··· Data under study ···

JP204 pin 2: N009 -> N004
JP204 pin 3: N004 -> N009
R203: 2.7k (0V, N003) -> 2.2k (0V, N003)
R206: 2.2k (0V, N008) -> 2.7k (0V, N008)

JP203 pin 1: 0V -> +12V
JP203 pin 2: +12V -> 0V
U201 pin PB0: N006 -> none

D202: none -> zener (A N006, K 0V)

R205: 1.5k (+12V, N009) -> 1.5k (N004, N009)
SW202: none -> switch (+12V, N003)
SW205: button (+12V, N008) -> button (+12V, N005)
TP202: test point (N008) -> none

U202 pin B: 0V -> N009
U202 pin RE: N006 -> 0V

···
··· Data under study ···

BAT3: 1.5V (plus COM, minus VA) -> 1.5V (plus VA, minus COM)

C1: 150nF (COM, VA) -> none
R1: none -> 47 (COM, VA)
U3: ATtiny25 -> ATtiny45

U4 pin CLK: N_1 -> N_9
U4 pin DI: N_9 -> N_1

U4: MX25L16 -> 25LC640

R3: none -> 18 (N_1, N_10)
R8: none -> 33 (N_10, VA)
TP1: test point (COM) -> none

···
··· Data under study ···

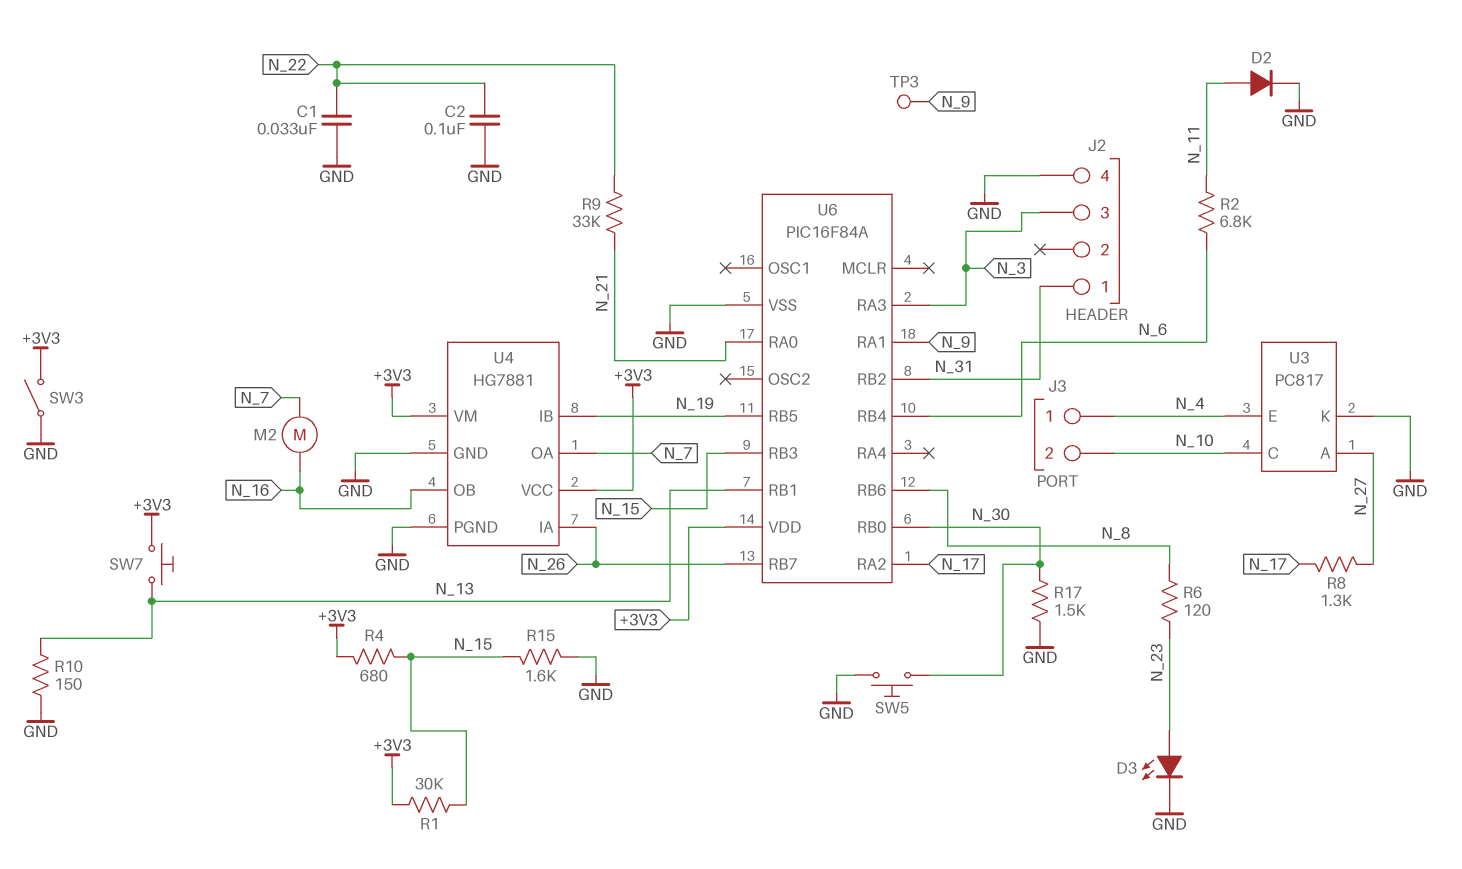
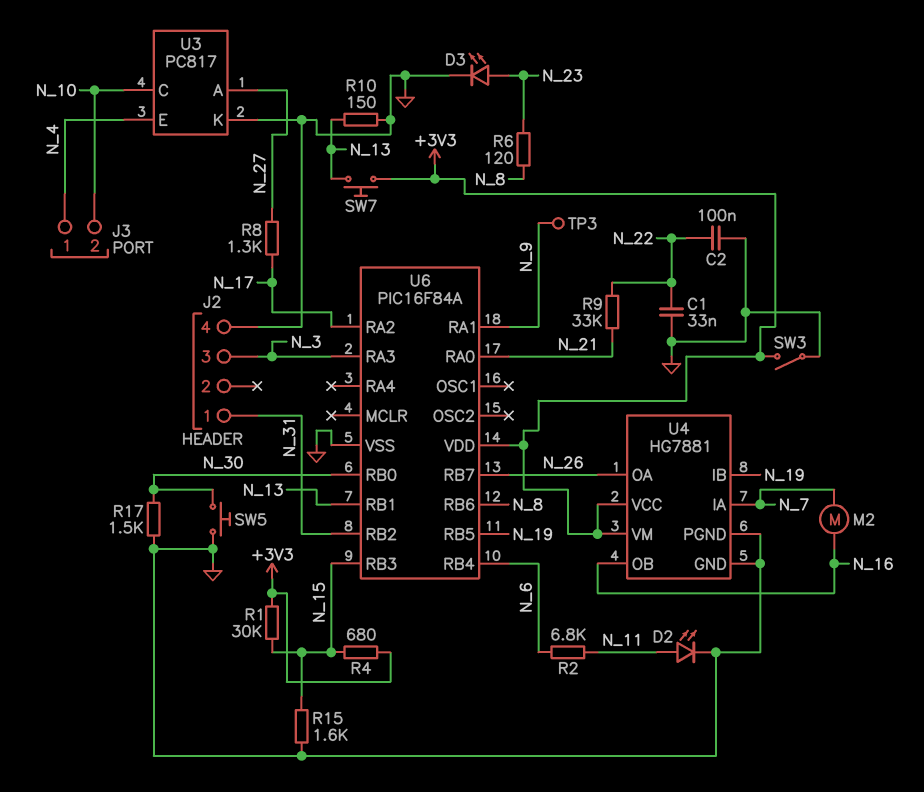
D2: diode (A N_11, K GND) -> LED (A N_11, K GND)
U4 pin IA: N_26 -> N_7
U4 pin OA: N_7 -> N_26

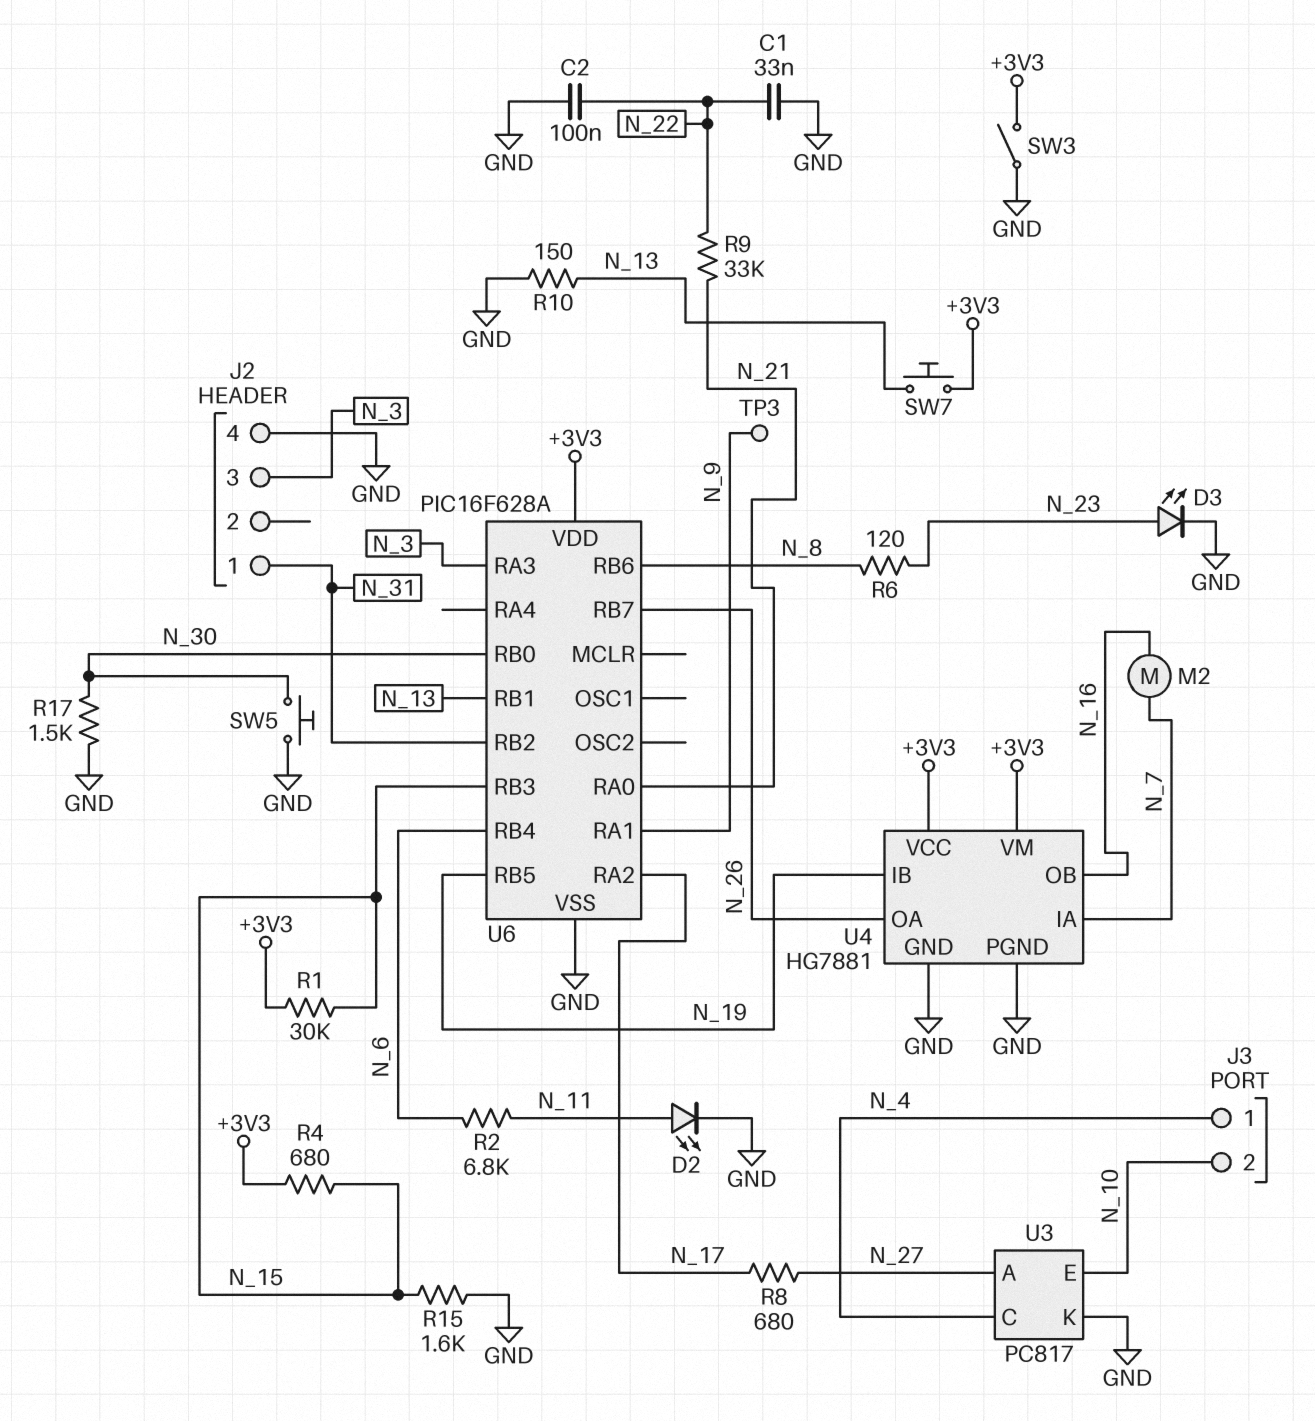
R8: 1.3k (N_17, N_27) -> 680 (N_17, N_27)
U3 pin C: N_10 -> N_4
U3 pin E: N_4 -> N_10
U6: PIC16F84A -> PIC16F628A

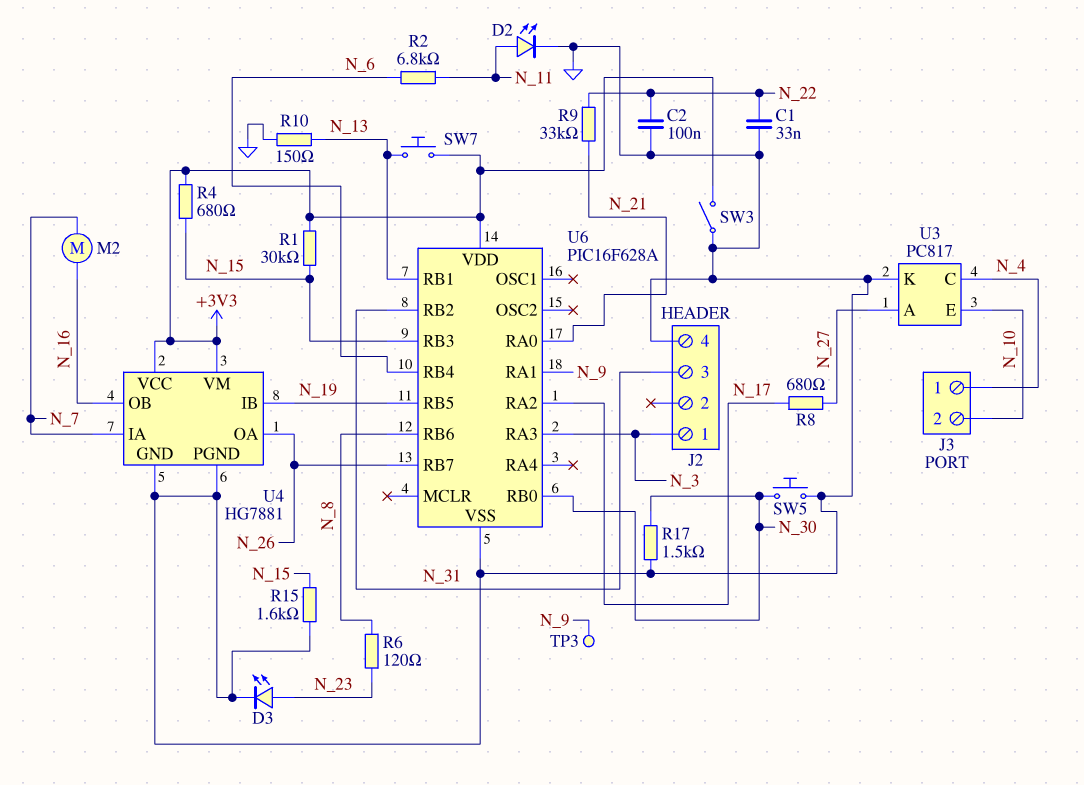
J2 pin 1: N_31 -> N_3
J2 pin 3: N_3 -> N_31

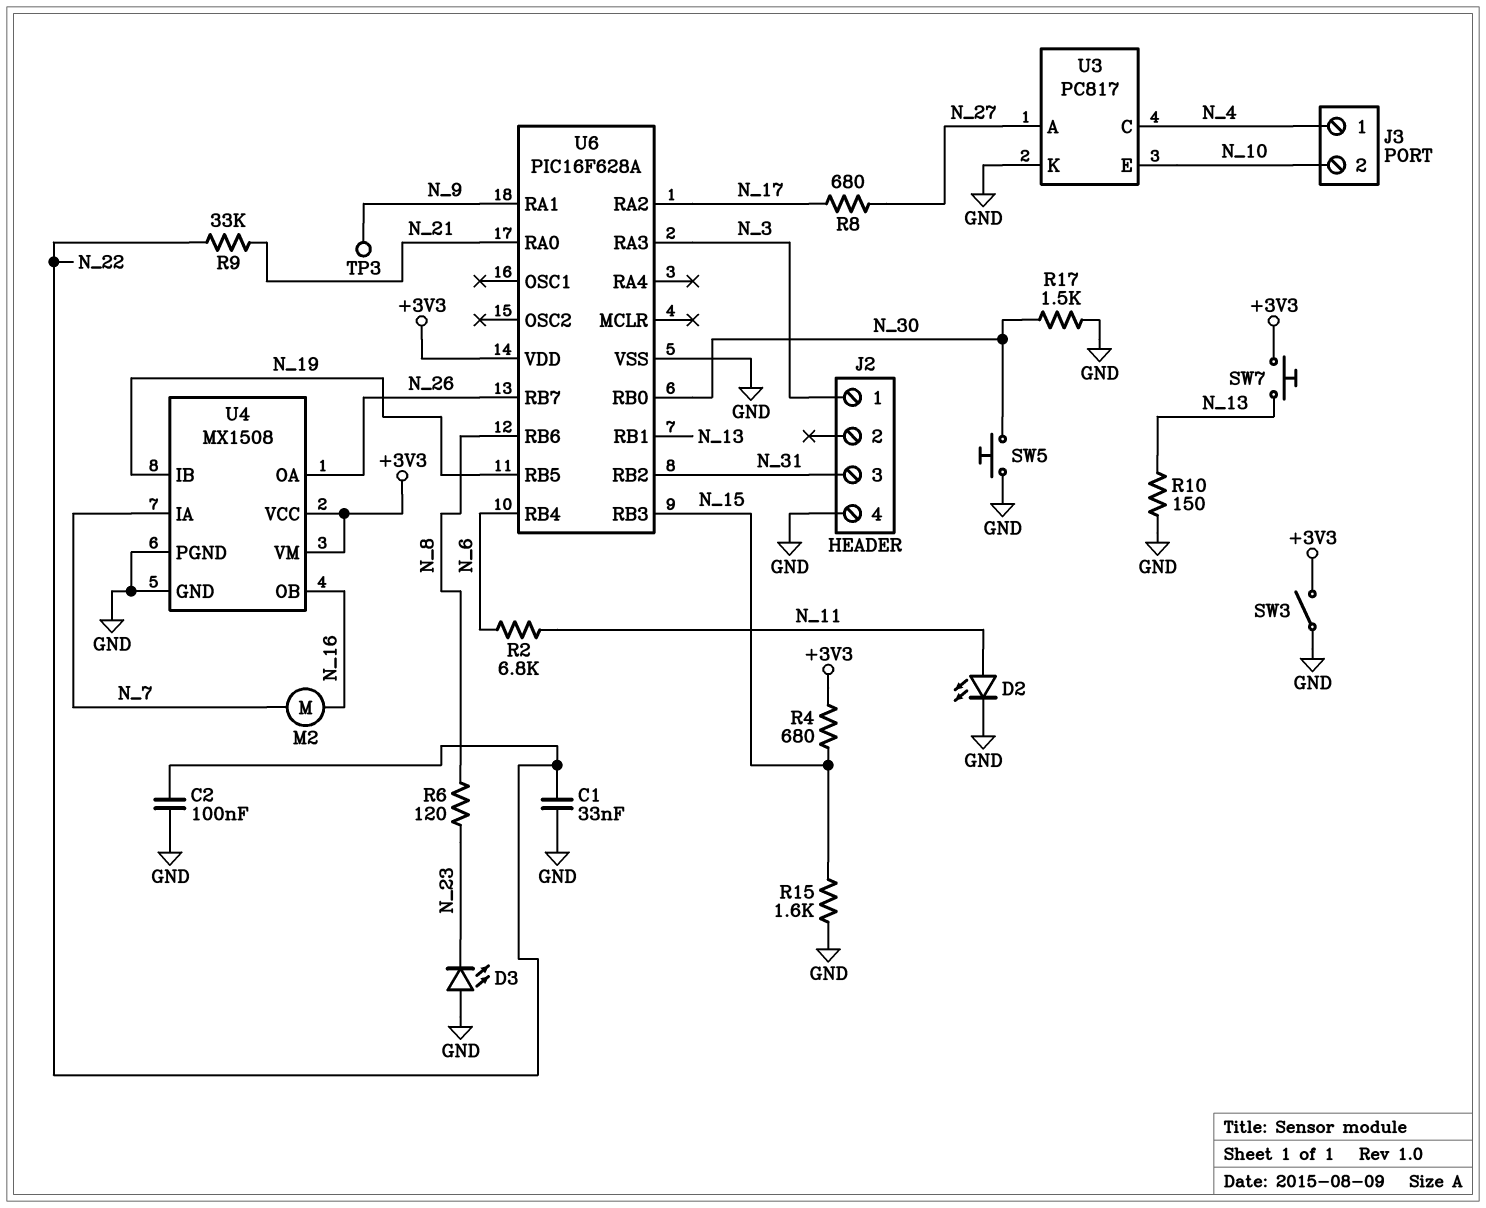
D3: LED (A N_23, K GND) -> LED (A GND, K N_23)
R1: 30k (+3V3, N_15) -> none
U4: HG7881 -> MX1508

···

**Assignment**
Using the data above, set down each line from the line with "U3 pin C: N_10 -> N_4" to the line with "U4: HG7881 -> MX1508" exactly, both ends included, and leave the pictures behind. Nothing else belongs.

**Solution**
U3 pin C: N_10 -> N_4
U3 pin E: N_4 -> N_10
U6: PIC16F84A -> PIC16F628A

J2 pin 1: N_31 -> N_3
J2 pin 3: N_3 -> N_31

D3: LED (A N_23, K GND) -> LED (A GND, K N_23)
R1: 30k (+3V3, N_15) -> none
U4: HG7881 -> MX1508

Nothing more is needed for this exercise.